(Stored data)
────────────────
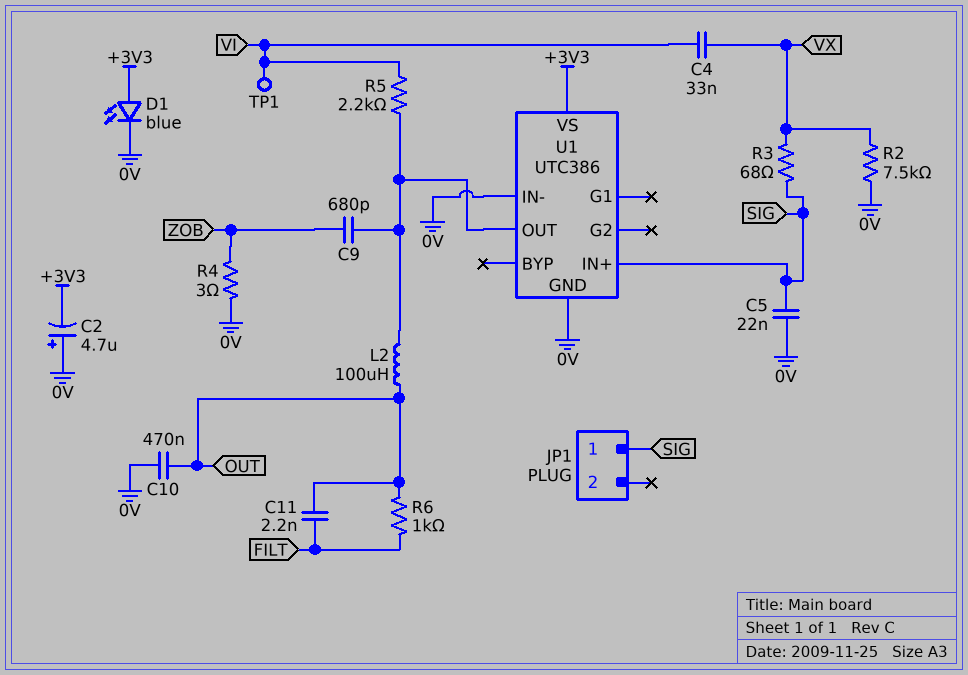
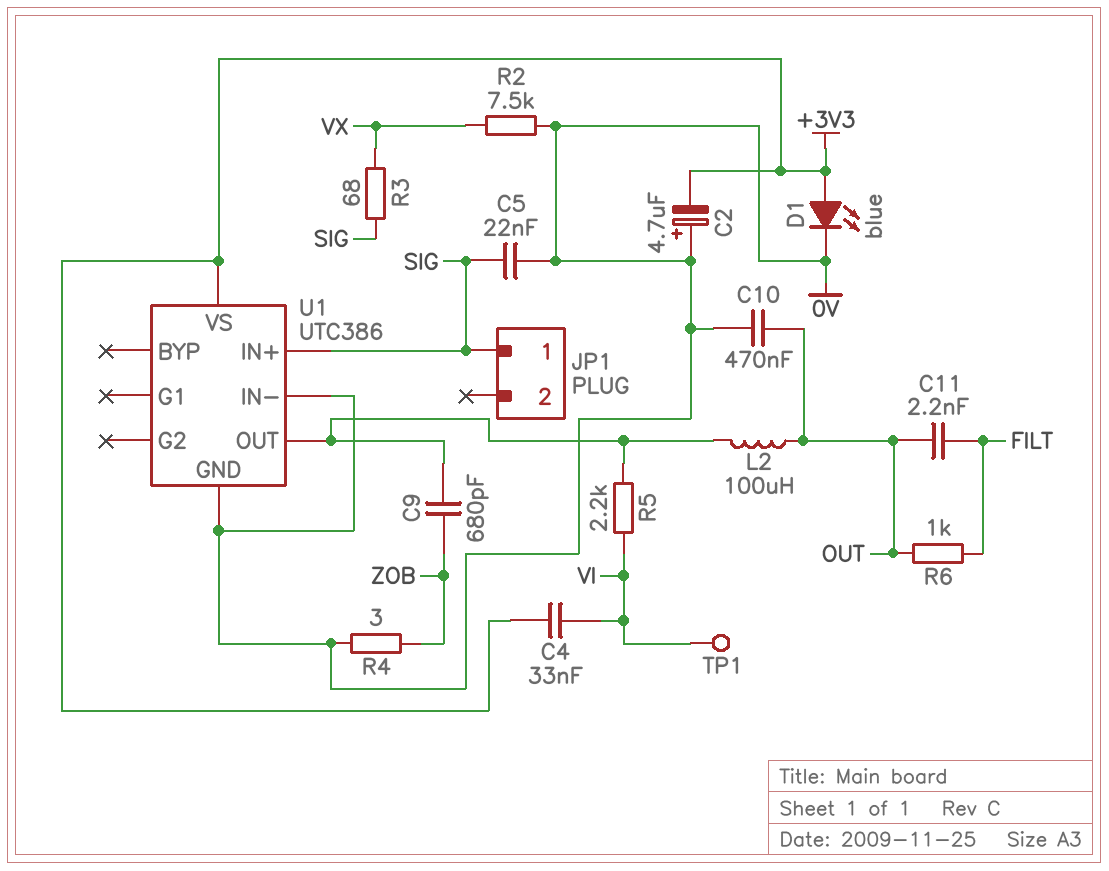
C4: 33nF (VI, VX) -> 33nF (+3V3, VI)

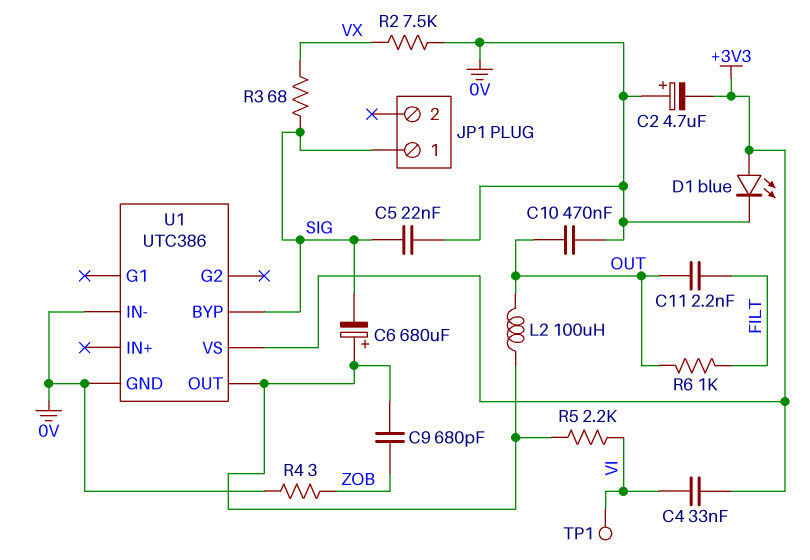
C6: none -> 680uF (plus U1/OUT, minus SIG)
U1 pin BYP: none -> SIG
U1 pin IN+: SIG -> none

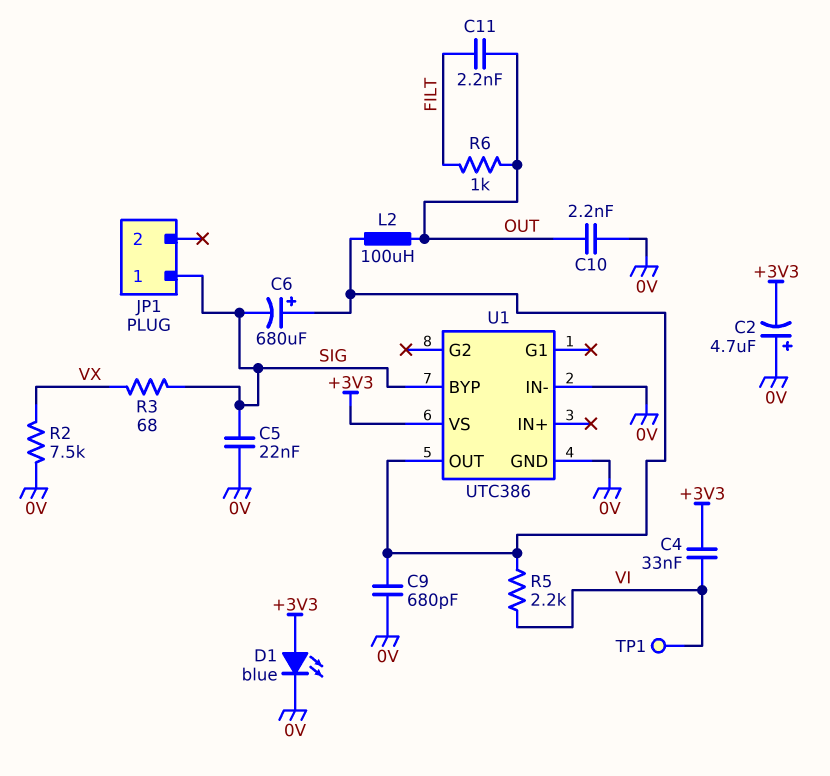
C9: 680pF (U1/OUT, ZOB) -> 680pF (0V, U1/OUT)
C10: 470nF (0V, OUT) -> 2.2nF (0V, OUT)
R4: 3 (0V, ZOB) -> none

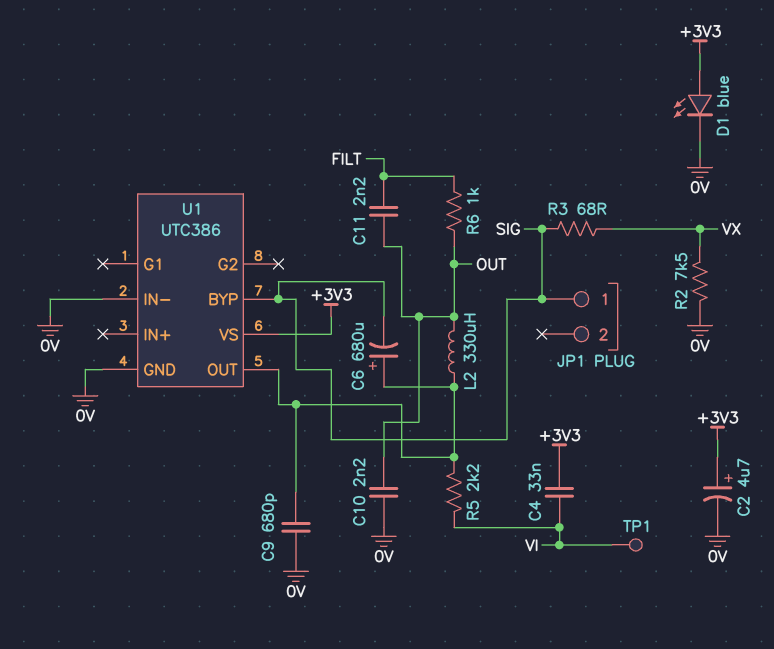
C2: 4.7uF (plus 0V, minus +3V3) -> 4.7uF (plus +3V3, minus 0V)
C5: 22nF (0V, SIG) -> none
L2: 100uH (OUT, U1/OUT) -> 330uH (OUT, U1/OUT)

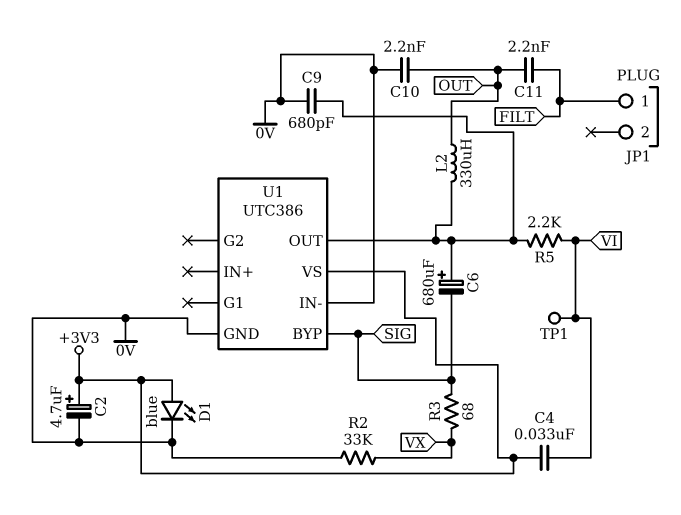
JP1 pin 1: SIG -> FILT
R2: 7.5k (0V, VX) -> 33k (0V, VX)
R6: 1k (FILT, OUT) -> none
────────────────
Write out exactly the lines from the one containing "C10: 470nF (0V, OUT) -> 2.2nF (0V, OUT)" to the last line of the records above, both included, and leave out any pictures.

C10: 470nF (0V, OUT) -> 2.2nF (0V, OUT)
R4: 3 (0V, ZOB) -> none

C2: 4.7uF (plus 0V, minus +3V3) -> 4.7uF (plus +3V3, minus 0V)
C5: 22nF (0V, SIG) -> none
L2: 100uH (OUT, U1/OUT) -> 330uH (OUT, U1/OUT)

JP1 pin 1: SIG -> FILT
R2: 7.5k (0V, VX) -> 33k (0V, VX)
R6: 1k (FILT, OUT) -> none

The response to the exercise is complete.